→ TASK: The answer must consist of every line in the records below that contains the string "camera".

**** THE DATA ****

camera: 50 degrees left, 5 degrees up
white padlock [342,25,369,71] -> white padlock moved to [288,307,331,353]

****
**** THE DATA ****

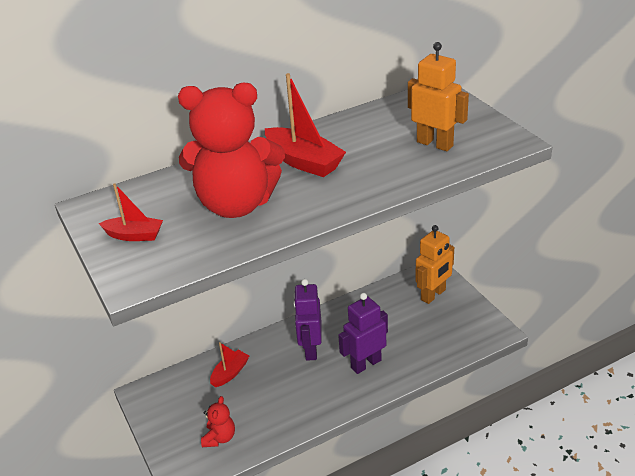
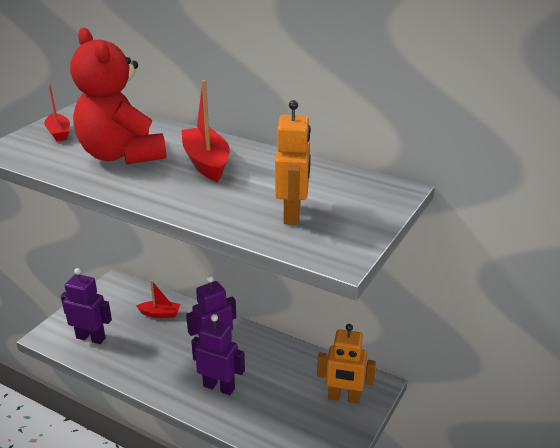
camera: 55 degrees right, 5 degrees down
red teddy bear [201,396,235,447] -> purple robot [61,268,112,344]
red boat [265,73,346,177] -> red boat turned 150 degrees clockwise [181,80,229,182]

****

→ RESULT OF THE EXERCISE:
camera: 50 degrees left, 5 degrees up
camera: 55 degrees right, 5 degrees down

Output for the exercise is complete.